### Exercise
When you reach the line in the data below that contains "brown trapezoid: (212, 790)", please start repeating lines exactly, and stop after the line that contains "gray star: (438, 1109) -> (312, 728), moved", repeating nothing else.
+++ Provided data +++
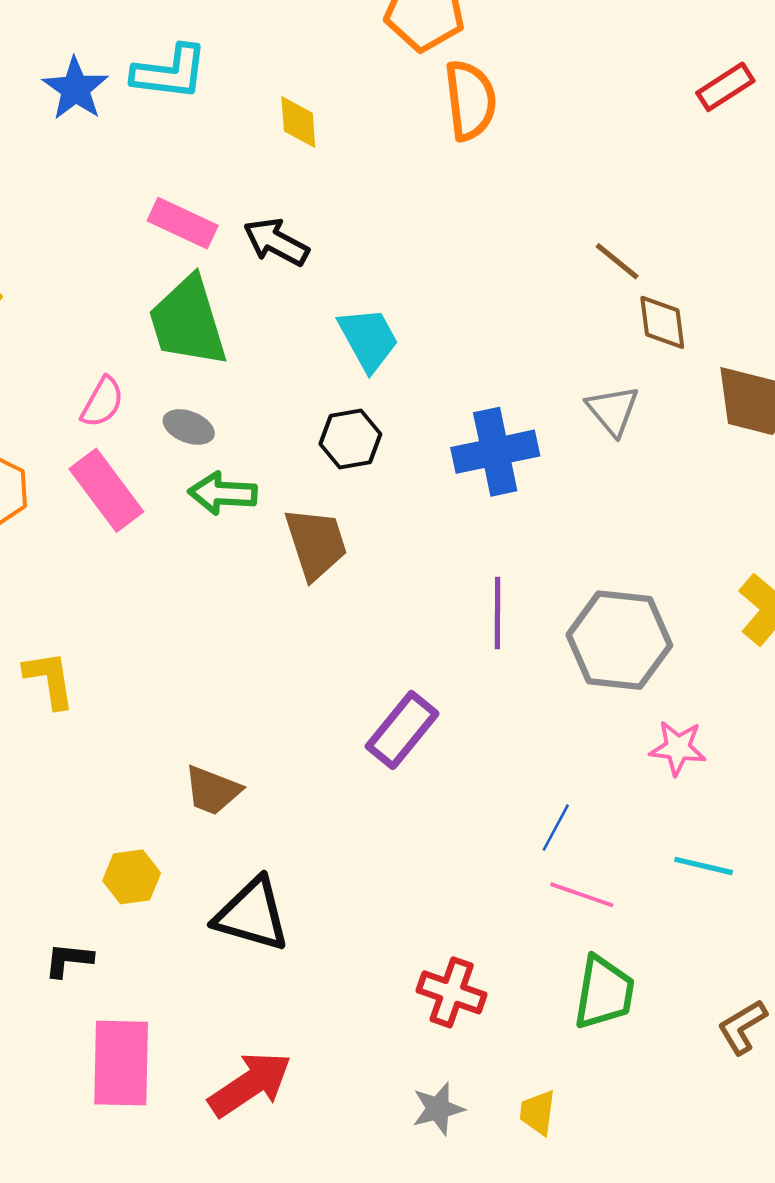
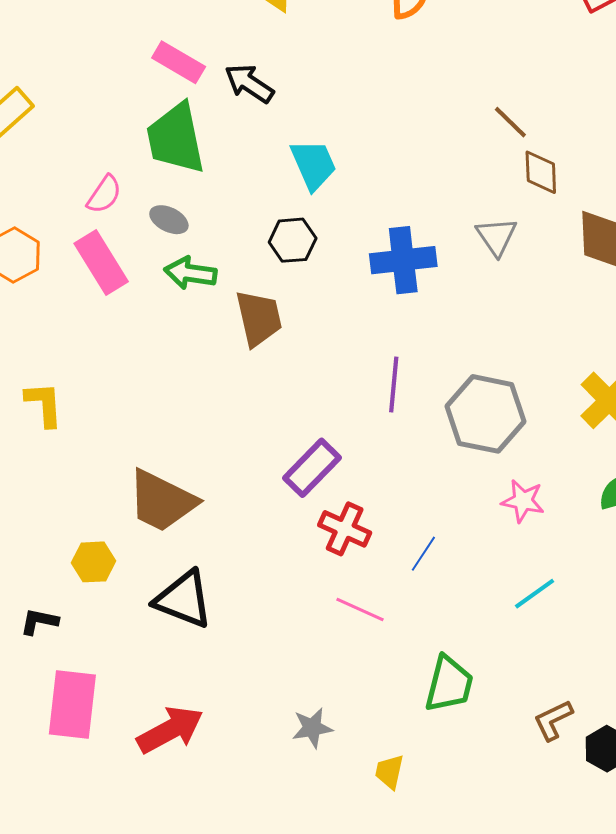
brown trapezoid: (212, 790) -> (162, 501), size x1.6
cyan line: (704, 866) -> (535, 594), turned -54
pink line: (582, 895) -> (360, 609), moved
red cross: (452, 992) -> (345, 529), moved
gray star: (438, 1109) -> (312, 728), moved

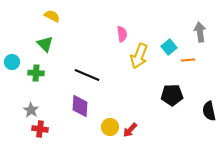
+++
+++ Provided data +++
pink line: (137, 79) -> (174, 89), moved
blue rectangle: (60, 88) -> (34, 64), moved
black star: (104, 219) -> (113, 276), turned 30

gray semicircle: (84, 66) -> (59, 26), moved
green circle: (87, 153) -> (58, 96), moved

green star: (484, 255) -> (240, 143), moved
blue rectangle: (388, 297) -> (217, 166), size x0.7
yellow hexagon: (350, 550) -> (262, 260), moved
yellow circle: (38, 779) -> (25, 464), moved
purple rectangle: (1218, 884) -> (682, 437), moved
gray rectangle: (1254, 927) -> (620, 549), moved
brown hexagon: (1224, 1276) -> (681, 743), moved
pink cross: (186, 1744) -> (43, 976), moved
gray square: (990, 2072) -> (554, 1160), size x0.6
+++
+++ Provided data +++
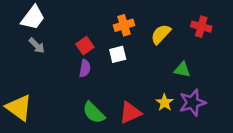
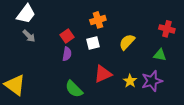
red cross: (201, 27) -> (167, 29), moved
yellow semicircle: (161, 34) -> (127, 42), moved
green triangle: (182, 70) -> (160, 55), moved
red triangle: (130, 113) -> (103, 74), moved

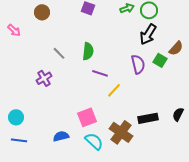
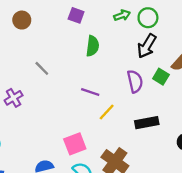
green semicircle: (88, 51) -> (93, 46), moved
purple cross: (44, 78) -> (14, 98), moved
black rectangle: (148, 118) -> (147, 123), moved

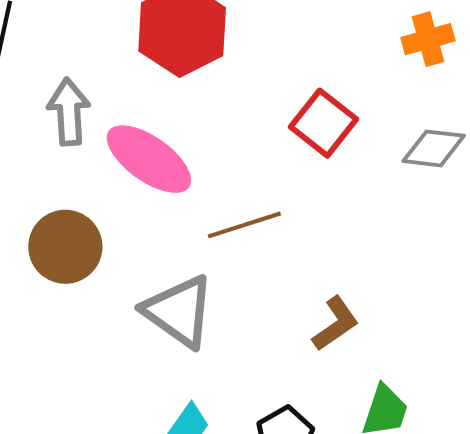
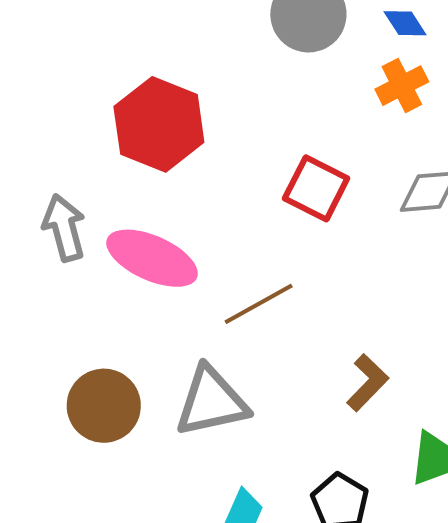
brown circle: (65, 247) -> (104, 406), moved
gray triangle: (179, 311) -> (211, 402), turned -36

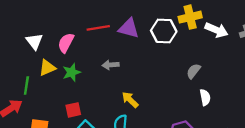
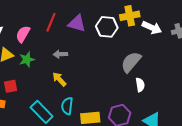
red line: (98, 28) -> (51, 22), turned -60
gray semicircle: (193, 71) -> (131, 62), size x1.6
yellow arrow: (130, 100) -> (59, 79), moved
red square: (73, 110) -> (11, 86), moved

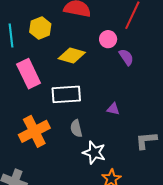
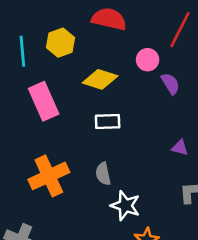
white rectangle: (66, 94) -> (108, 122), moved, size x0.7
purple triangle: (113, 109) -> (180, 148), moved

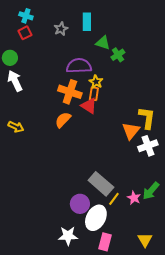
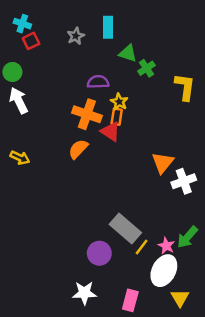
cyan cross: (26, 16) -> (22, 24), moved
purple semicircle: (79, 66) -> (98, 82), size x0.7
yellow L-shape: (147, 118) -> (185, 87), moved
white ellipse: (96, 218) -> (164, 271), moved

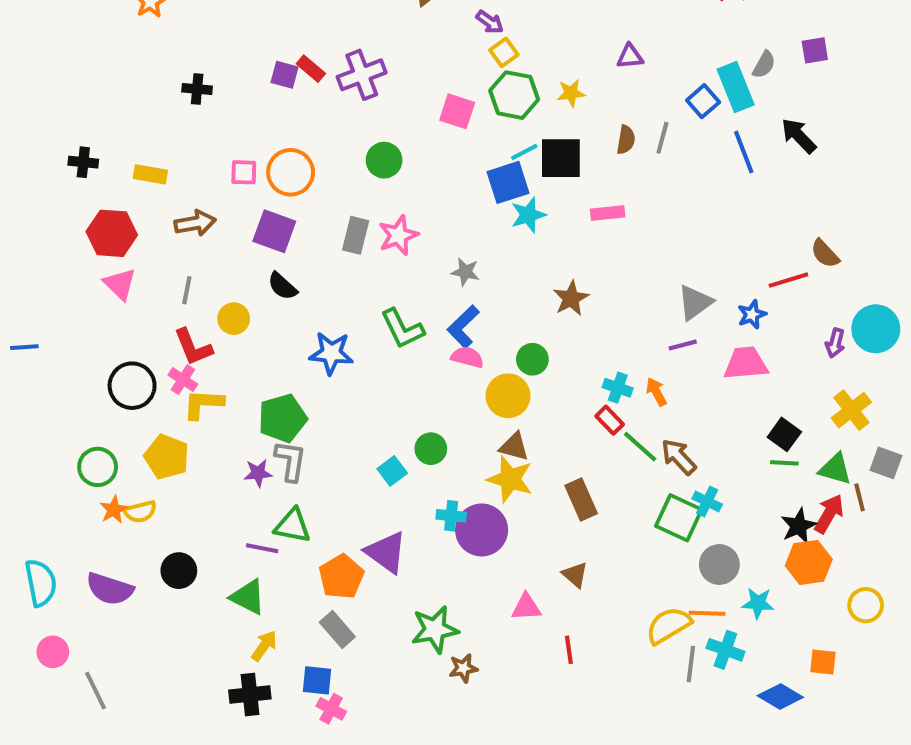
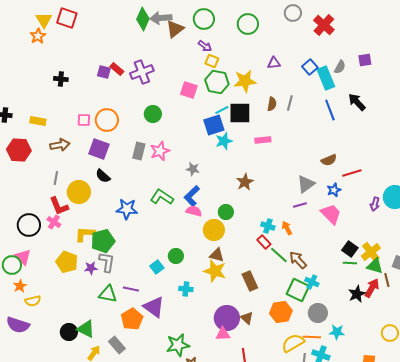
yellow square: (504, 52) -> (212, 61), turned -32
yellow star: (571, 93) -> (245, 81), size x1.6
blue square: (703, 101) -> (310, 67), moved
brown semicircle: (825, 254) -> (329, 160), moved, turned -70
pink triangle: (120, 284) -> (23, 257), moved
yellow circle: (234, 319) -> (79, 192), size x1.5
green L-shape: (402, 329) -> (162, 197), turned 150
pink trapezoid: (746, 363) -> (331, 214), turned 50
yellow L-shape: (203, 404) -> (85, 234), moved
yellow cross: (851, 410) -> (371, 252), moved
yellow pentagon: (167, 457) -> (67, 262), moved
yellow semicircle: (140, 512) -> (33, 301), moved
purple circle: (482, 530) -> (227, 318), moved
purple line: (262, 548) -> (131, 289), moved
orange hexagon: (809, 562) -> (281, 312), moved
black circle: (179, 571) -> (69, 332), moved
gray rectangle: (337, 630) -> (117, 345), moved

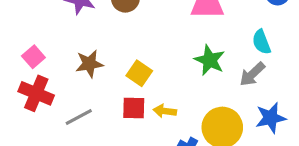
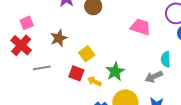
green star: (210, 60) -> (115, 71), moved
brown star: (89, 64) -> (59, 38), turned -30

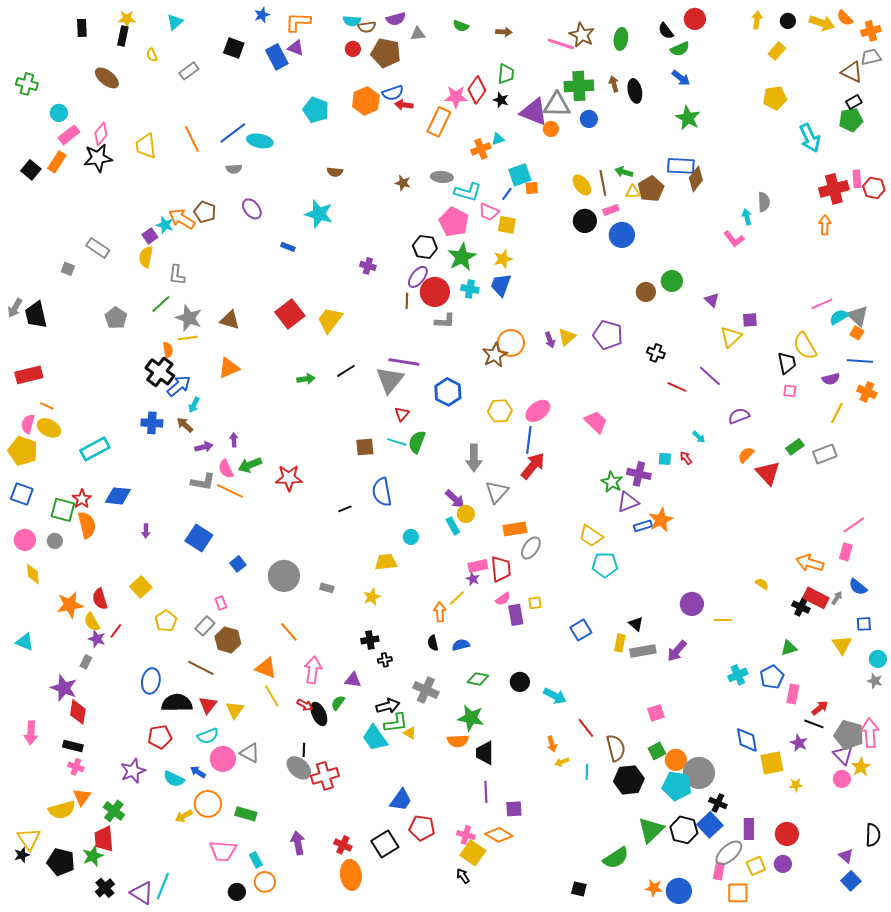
+++
### Solution for this exercise
brown trapezoid: (212, 790) -> (162, 501), size x1.6
cyan line: (704, 866) -> (535, 594), turned -54
pink line: (582, 895) -> (360, 609), moved
red cross: (452, 992) -> (345, 529), moved
gray star: (438, 1109) -> (312, 728), moved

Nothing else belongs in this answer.